EXERCISE: Below are entries to reproduce exactly, apart from their pictures.

DATA FOR THE TASK:

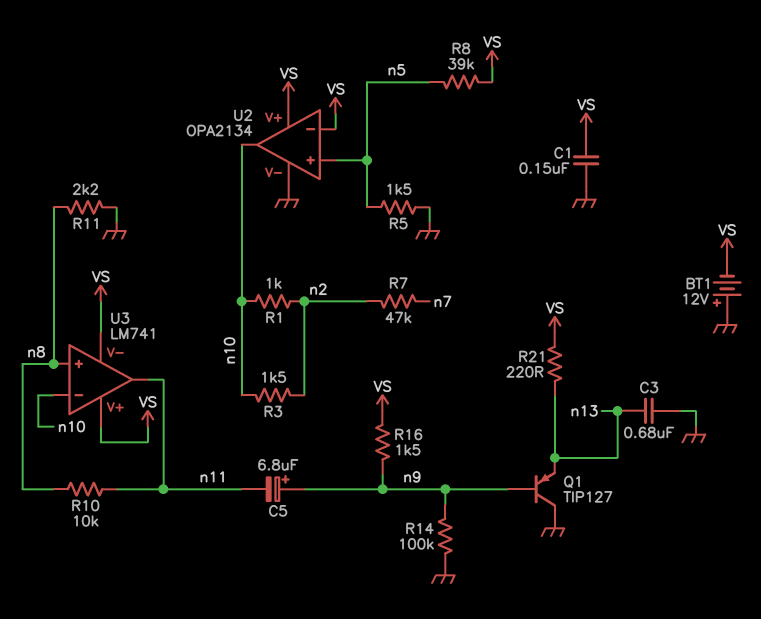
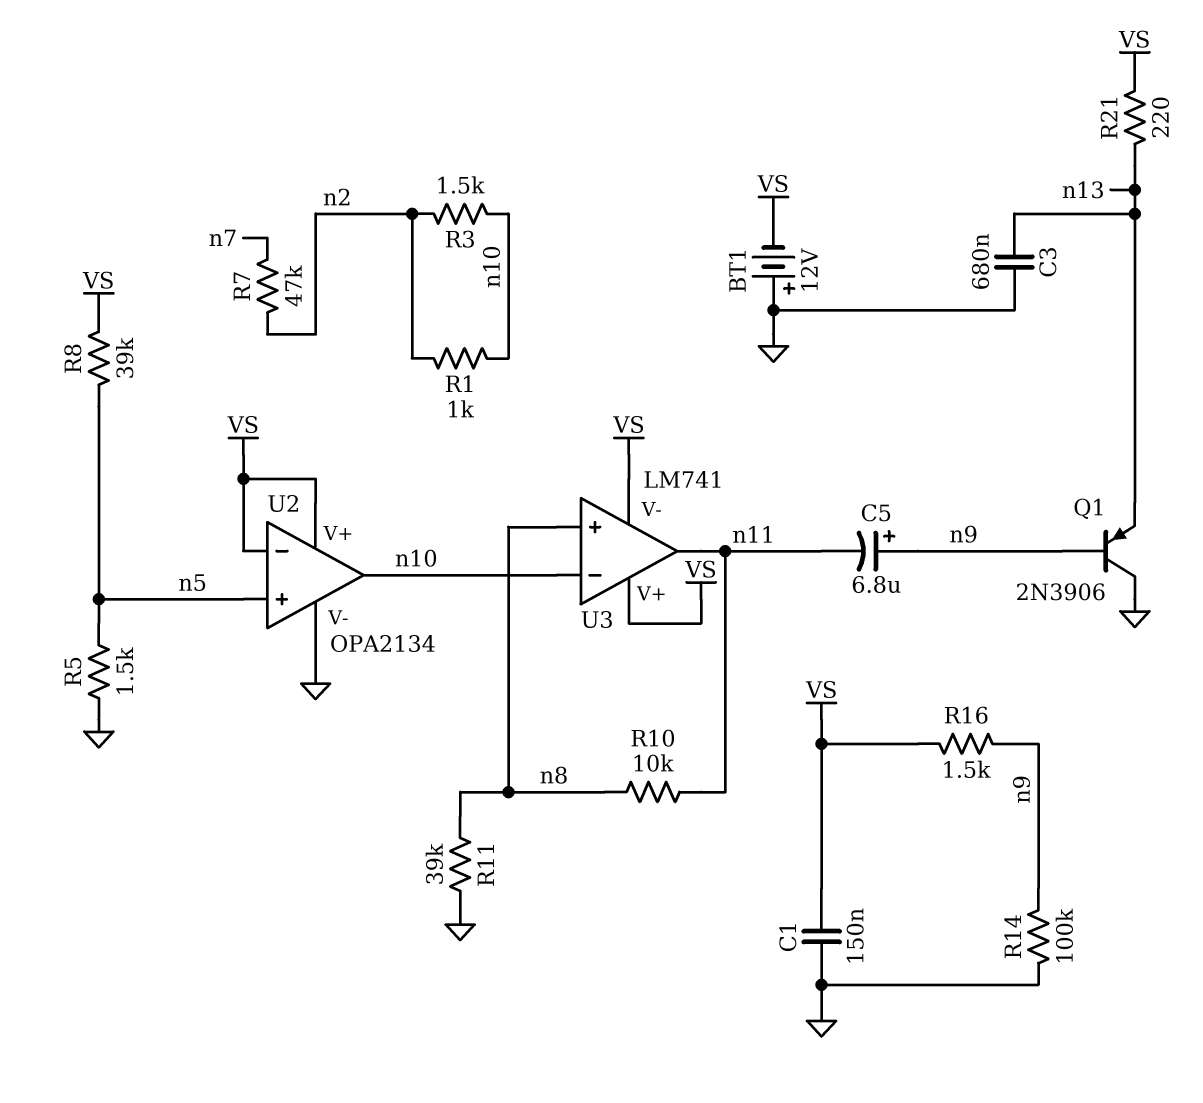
Q1: PNP TIP127 (B n9, C GND, E n13) -> PNP 2N3906 (B n9, C GND, E n13)
R11: 2.2k (GND, n8) -> 39k (GND, n8)

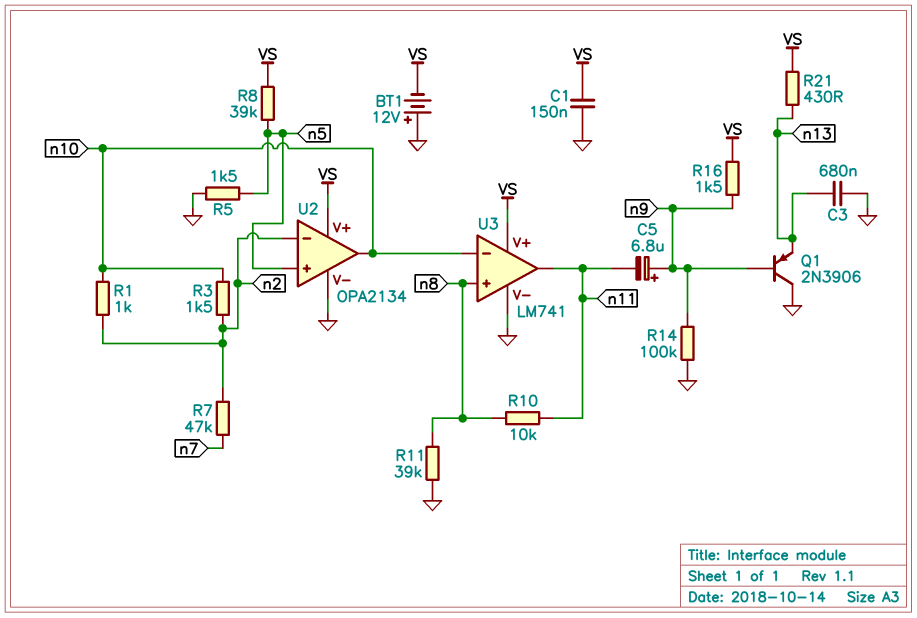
R21: 220 (VS, n13) -> 430 (VS, n13)
U2 pin in-: VS -> n2
U3 pin V-: VS -> GND

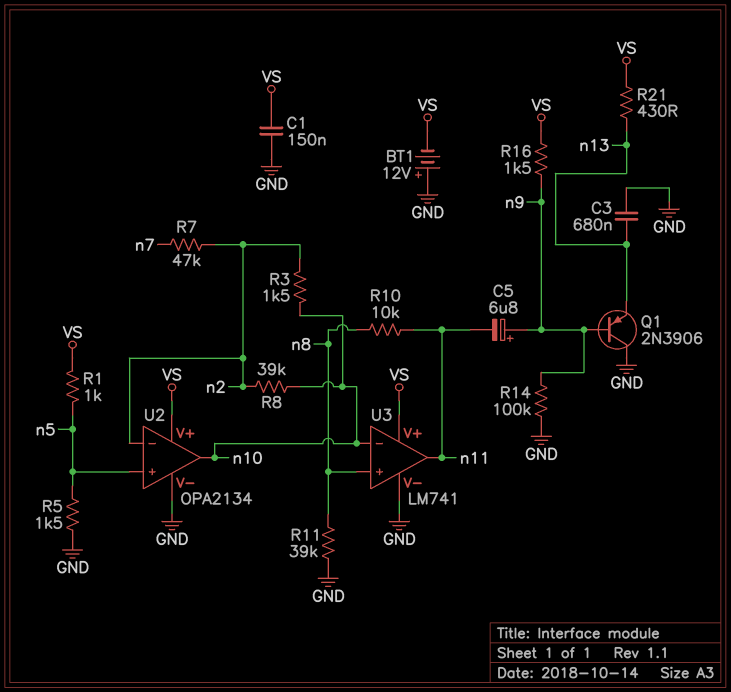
R1: 1k (n2, n10) -> 1k (VS, n5)
R8: 39k (VS, n5) -> 39k (n2, n10)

SOLUTION FOR THIS PROBLEM:
Q1: PNP TIP127 (B n9, C GND, E n13) -> PNP 2N3906 (B n9, C GND, E n13)
R11: 2.2k (GND, n8) -> 39k (GND, n8)

R21: 220 (VS, n13) -> 430 (VS, n13)
U2 pin in-: VS -> n2
U3 pin V-: VS -> GND

R1: 1k (n2, n10) -> 1k (VS, n5)
R8: 39k (VS, n5) -> 39k (n2, n10)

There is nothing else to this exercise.